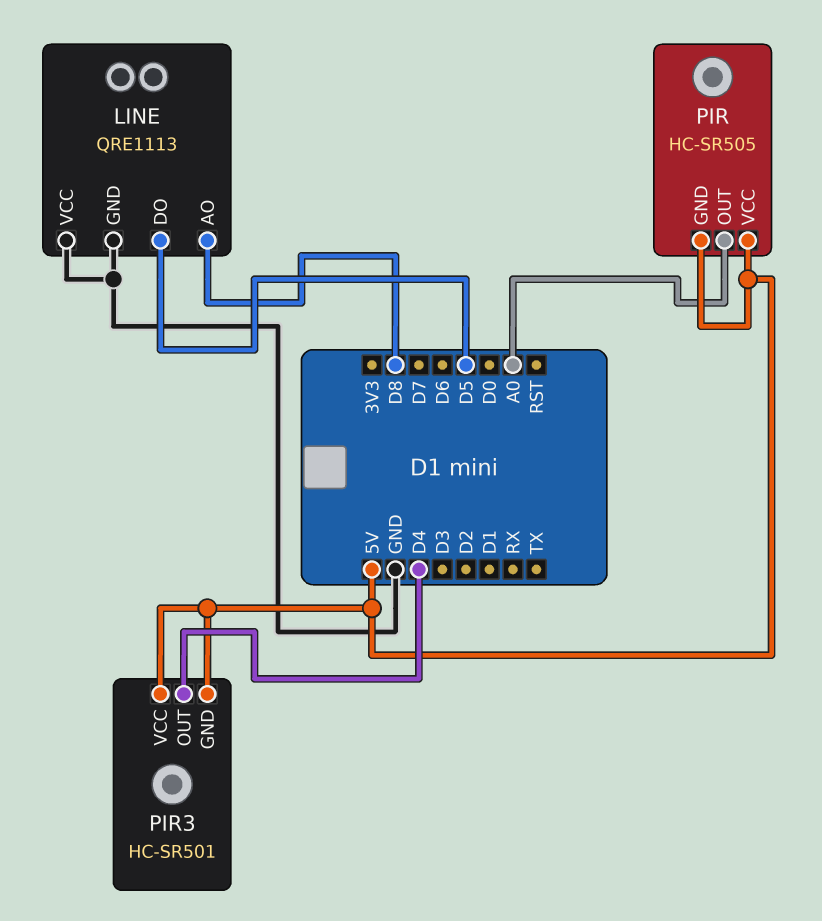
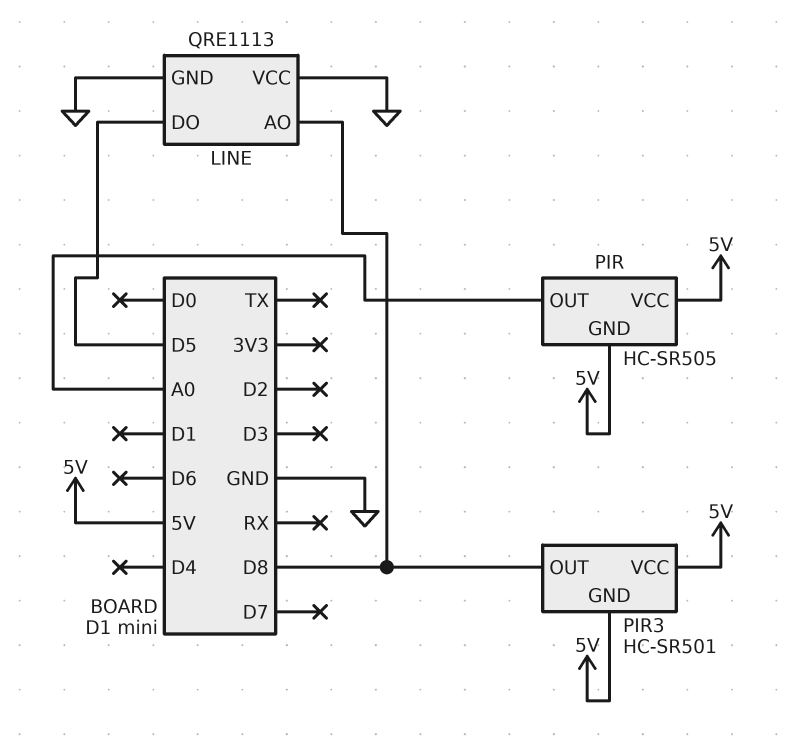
PIR3 pin OUT: D4 -> D8

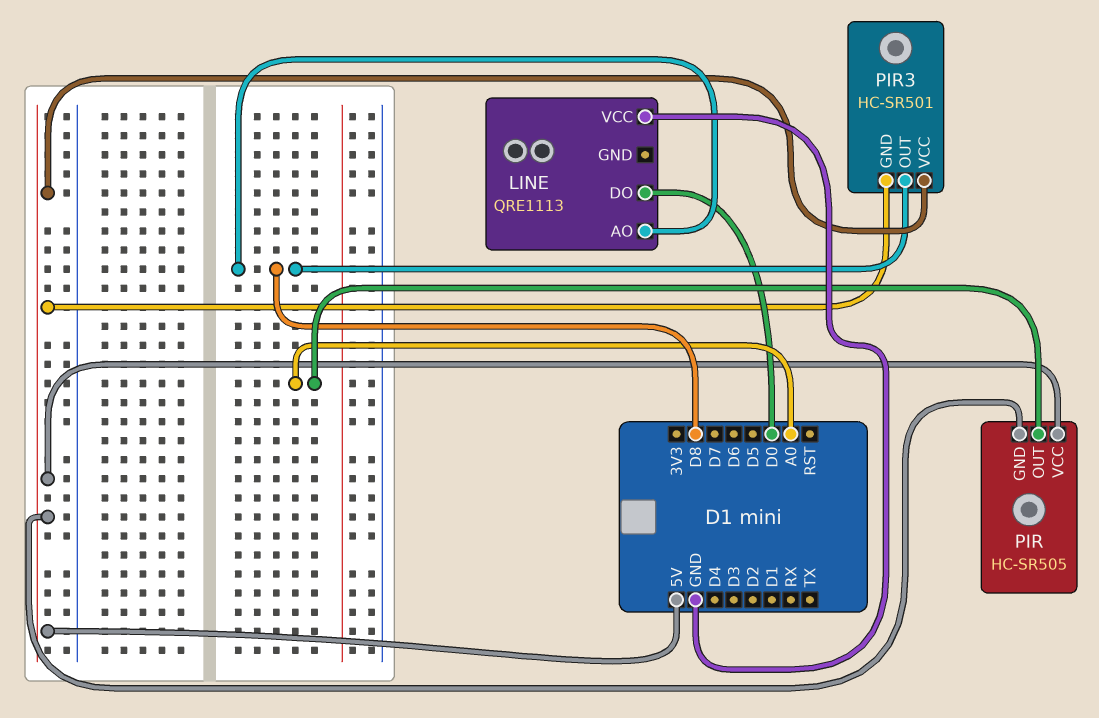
LINE pin DO: D5 -> D0
LINE pin GND: GND -> none

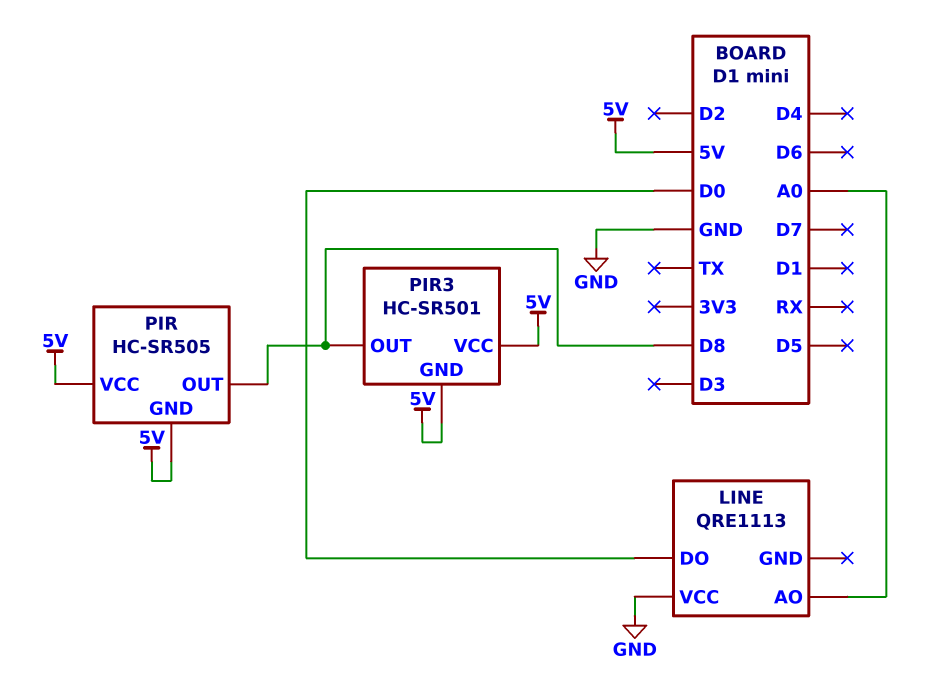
LINE pin AO: D8 -> A0
PIR pin OUT: A0 -> D8

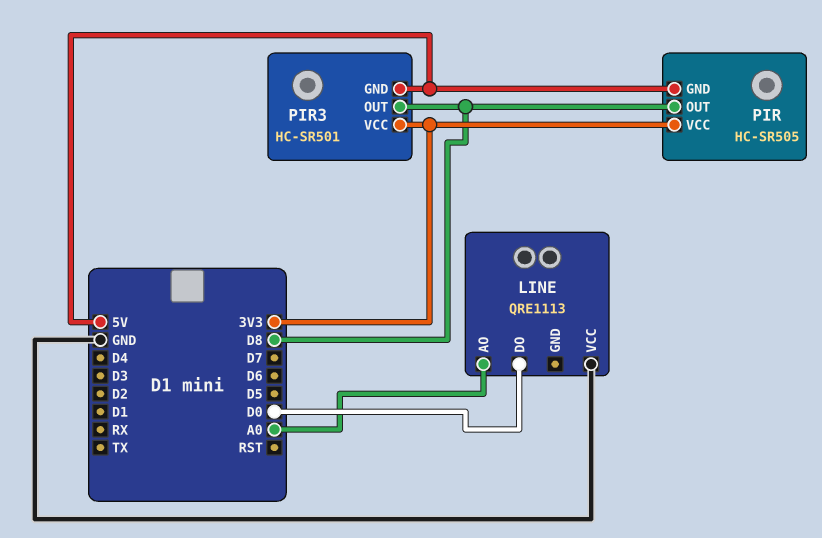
PIR pin VCC: 5V -> 3V3
PIR3 pin VCC: 5V -> 3V3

──────────────────────────────

◆ Work to complete ◆
What is needed is an exact printout of all the entries, without the pictures.

◆ Exercise answer ◆
PIR3 pin OUT: D4 -> D8

LINE pin DO: D5 -> D0
LINE pin GND: GND -> none

LINE pin AO: D8 -> A0
PIR pin OUT: A0 -> D8

PIR pin VCC: 5V -> 3V3
PIR3 pin VCC: 5V -> 3V3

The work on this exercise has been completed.